Restate word for word the span that opens with the line containing "HALL pin GND: GND -> none" and closes with the final line of the data; give only those lines.
:::::
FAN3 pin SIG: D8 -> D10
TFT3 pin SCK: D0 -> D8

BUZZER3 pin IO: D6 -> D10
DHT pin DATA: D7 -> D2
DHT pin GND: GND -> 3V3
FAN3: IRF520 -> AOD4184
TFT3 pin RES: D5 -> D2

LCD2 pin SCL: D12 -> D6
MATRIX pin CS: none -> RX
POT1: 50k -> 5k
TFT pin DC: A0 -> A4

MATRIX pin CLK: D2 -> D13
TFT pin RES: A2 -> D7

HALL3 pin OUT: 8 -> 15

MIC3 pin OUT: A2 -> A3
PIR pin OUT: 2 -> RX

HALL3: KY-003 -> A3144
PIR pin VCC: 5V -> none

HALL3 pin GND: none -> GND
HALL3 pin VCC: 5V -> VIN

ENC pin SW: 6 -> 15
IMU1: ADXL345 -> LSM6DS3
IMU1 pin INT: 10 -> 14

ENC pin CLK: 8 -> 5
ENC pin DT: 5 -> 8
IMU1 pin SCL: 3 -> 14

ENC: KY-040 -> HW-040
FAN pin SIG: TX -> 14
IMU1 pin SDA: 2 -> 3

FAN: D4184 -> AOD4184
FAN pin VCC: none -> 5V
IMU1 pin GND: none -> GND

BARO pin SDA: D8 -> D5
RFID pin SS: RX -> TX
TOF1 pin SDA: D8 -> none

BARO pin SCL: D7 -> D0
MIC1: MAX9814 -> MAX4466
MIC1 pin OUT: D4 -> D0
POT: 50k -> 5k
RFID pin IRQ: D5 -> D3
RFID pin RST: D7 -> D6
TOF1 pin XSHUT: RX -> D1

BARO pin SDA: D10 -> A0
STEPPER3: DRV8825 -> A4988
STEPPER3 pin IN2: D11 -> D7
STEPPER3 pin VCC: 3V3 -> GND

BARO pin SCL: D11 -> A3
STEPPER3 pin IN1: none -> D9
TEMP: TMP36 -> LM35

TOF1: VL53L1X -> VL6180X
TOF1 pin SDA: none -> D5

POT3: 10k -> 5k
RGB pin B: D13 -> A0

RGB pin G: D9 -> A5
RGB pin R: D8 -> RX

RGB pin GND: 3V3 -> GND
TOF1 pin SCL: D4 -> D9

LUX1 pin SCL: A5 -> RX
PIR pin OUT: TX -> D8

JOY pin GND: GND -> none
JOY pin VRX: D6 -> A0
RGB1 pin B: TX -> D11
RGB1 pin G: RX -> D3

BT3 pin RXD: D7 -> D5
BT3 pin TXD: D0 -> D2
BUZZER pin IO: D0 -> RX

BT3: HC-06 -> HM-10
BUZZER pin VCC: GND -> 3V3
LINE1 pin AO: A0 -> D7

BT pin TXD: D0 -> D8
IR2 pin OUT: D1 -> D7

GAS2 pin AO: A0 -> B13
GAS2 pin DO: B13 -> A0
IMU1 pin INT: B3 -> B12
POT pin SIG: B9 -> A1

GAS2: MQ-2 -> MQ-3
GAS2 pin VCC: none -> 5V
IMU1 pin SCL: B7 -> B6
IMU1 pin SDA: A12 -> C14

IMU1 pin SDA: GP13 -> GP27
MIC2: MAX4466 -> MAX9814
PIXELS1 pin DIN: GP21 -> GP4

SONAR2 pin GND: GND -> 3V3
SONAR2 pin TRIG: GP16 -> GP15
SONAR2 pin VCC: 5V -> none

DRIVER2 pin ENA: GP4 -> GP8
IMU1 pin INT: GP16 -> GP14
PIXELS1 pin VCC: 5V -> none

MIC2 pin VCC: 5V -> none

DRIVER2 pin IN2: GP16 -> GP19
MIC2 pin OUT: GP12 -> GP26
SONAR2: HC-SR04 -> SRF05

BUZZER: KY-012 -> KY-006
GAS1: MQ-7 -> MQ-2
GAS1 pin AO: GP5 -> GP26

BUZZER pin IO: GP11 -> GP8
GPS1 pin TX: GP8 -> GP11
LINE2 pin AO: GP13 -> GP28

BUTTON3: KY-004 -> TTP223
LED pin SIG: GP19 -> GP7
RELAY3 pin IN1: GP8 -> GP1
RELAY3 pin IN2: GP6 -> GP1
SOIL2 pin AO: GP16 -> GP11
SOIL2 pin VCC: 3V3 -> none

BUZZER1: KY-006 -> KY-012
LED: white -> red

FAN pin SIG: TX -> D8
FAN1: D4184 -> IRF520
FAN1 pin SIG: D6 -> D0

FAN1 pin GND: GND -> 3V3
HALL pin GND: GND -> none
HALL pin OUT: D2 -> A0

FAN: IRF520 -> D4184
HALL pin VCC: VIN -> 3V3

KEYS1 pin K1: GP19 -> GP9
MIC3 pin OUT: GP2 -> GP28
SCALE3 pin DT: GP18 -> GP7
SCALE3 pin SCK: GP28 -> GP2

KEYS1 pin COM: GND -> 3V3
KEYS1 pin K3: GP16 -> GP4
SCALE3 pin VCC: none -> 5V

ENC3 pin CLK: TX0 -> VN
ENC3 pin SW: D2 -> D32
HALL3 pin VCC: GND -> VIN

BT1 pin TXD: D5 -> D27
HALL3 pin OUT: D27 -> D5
:::::
## TASK RESPONSE
HALL pin GND: GND -> none
HALL pin OUT: D2 -> A0

FAN: IRF520 -> D4184
HALL pin VCC: VIN -> 3V3

KEYS1 pin K1: GP19 -> GP9
MIC3 pin OUT: GP2 -> GP28
SCALE3 pin DT: GP18 -> GP7
SCALE3 pin SCK: GP28 -> GP2

KEYS1 pin COM: GND -> 3V3
KEYS1 pin K3: GP16 -> GP4
SCALE3 pin VCC: none -> 5V

ENC3 pin CLK: TX0 -> VN
ENC3 pin SW: D2 -> D32
HALL3 pin VCC: GND -> VIN

BT1 pin TXD: D5 -> D27
HALL3 pin OUT: D27 -> D5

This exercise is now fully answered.